Print each entry again exactly as written, and keep the pictures out.

[Object tracking records]
<<<<

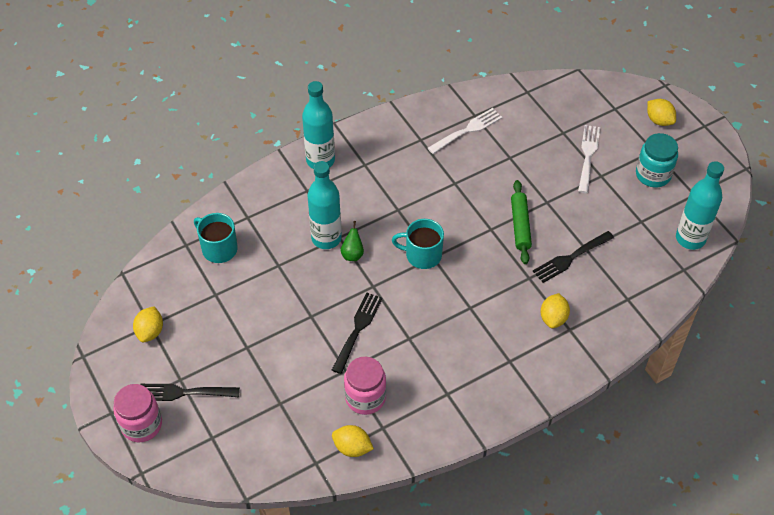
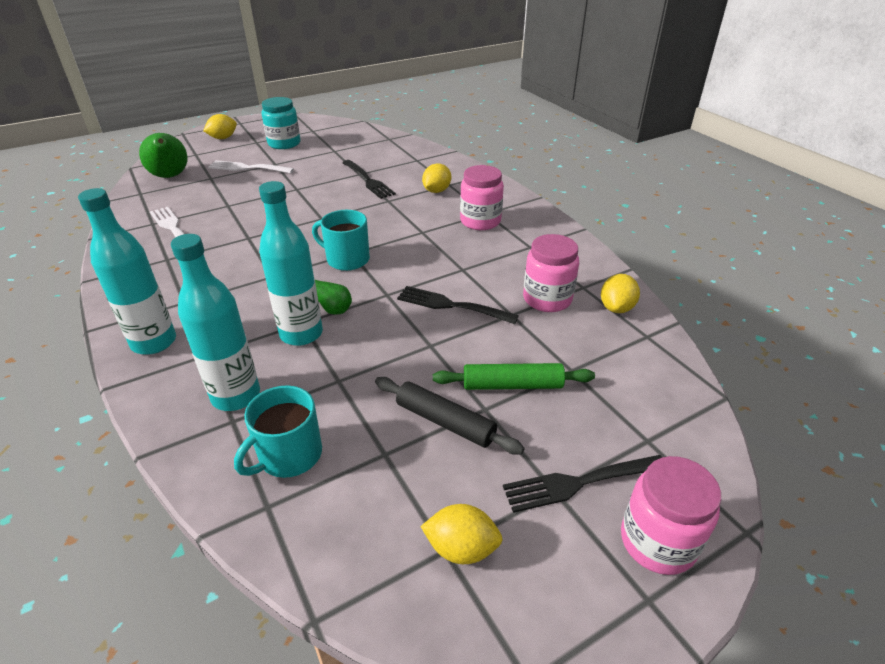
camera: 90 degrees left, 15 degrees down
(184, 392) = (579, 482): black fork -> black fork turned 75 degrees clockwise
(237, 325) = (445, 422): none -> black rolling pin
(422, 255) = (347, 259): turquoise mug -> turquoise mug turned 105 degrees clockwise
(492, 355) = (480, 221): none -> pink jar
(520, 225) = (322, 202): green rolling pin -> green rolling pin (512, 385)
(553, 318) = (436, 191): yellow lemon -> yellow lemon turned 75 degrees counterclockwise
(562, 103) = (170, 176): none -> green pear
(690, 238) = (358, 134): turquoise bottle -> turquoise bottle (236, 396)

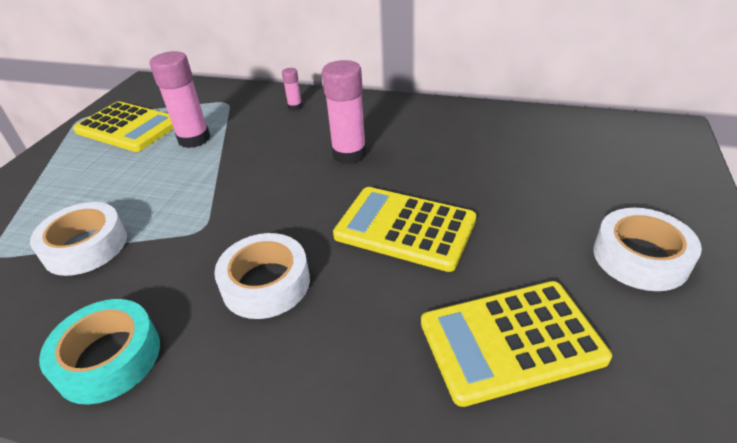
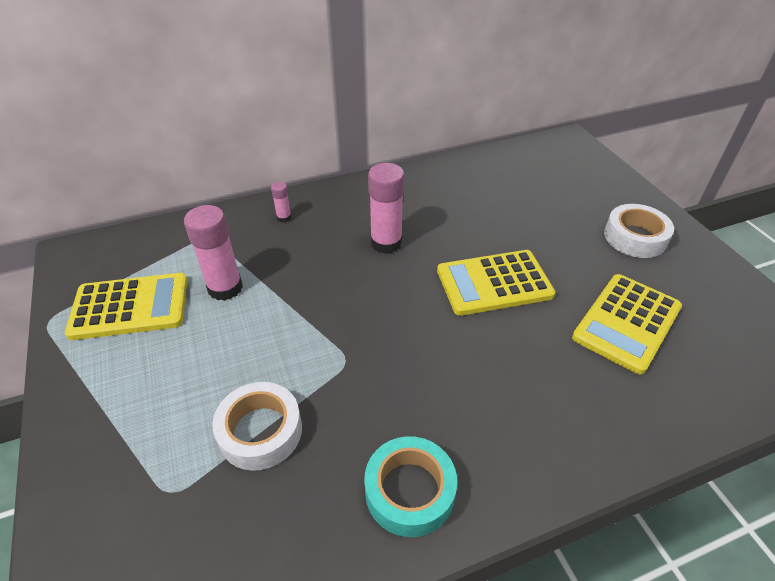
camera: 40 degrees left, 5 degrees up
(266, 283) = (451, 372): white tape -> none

>>>>

▸ **Written answer**
camera: 90 degrees left, 15 degrees down
(184, 392) = (579, 482): black fork -> black fork turned 75 degrees clockwise
(237, 325) = (445, 422): none -> black rolling pin
(422, 255) = (347, 259): turquoise mug -> turquoise mug turned 105 degrees clockwise
(492, 355) = (480, 221): none -> pink jar
(520, 225) = (322, 202): green rolling pin -> green rolling pin (512, 385)
(553, 318) = (436, 191): yellow lemon -> yellow lemon turned 75 degrees counterclockwise
(562, 103) = (170, 176): none -> green pear
(690, 238) = (358, 134): turquoise bottle -> turquoise bottle (236, 396)

camera: 40 degrees left, 5 degrees up
(266, 283) = (451, 372): white tape -> none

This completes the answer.